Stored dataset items
-------

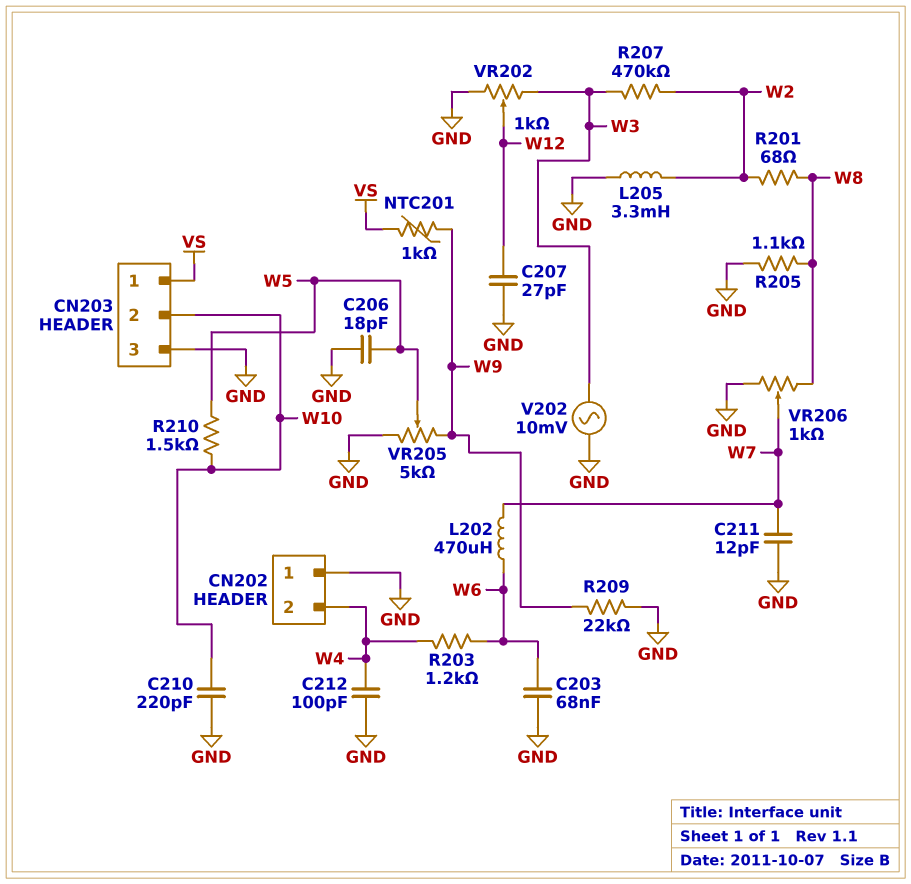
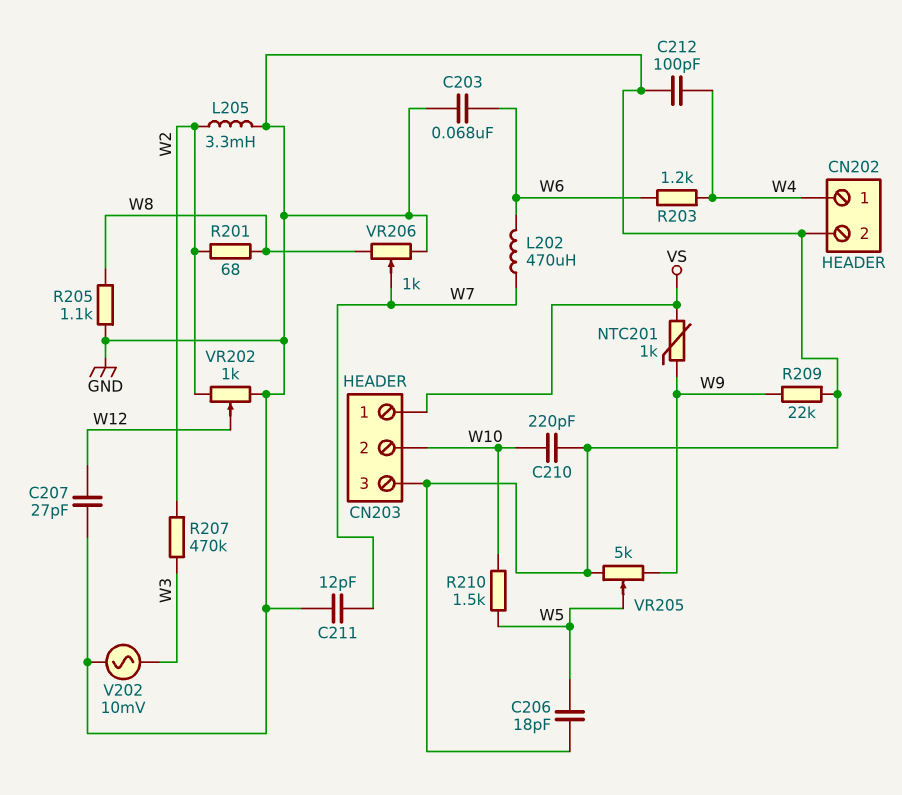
CN202 pin 1: GND -> W4
CN202 pin 2: W4 -> GND
VR202: 1k (GND, W3, wiper W12) -> 1k (GND, W2, wiper W12)

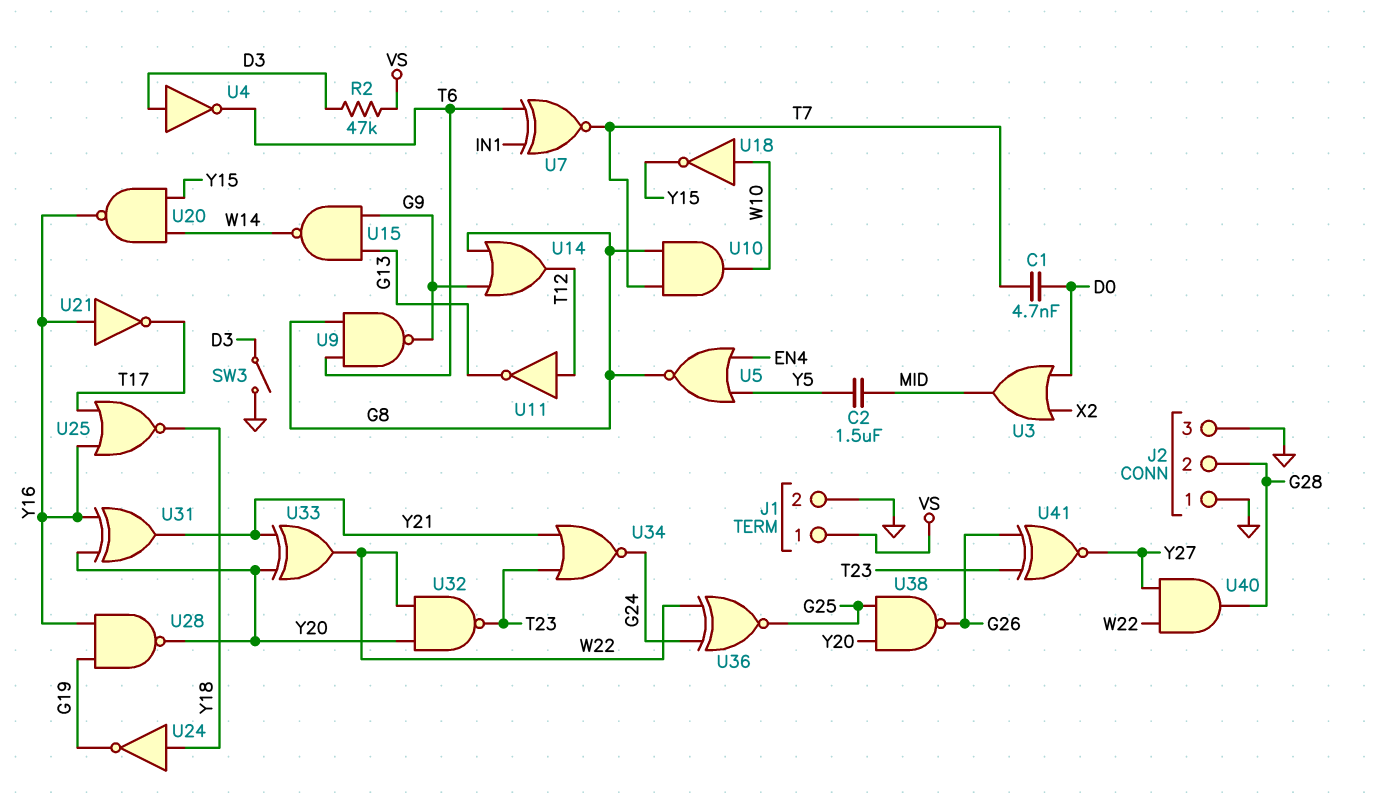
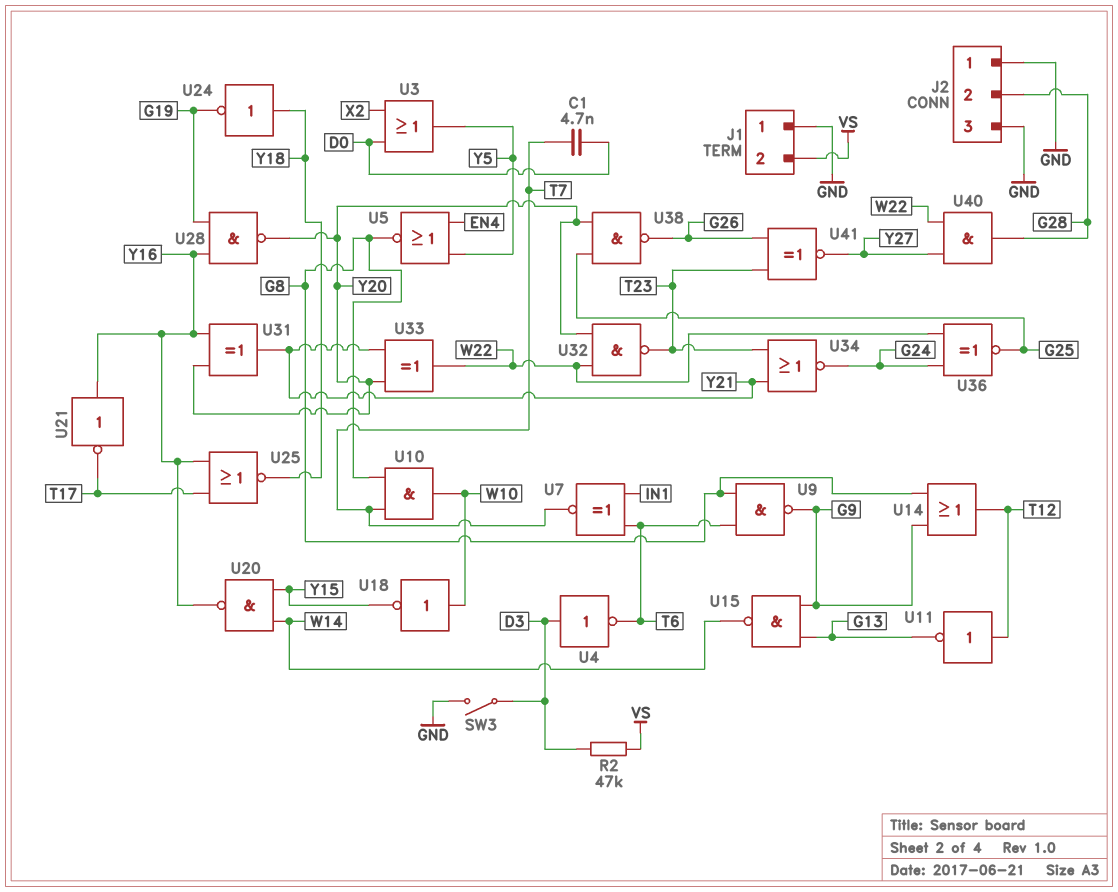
C2: 1.5uF (MID, Y5) -> none
J1 pin 1: VS -> GND
J1 pin 2: GND -> VS
U3: OR (in D0, in X2, out MID) -> OR (in D0, in X2, out Y5)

-------

● Assignment
Set down the records in full and exactly. Do not carry over any image.

● Reply to the exercise
CN202 pin 1: GND -> W4
CN202 pin 2: W4 -> GND
VR202: 1k (GND, W3, wiper W12) -> 1k (GND, W2, wiper W12)

C2: 1.5uF (MID, Y5) -> none
J1 pin 1: VS -> GND
J1 pin 2: GND -> VS
U3: OR (in D0, in X2, out MID) -> OR (in D0, in X2, out Y5)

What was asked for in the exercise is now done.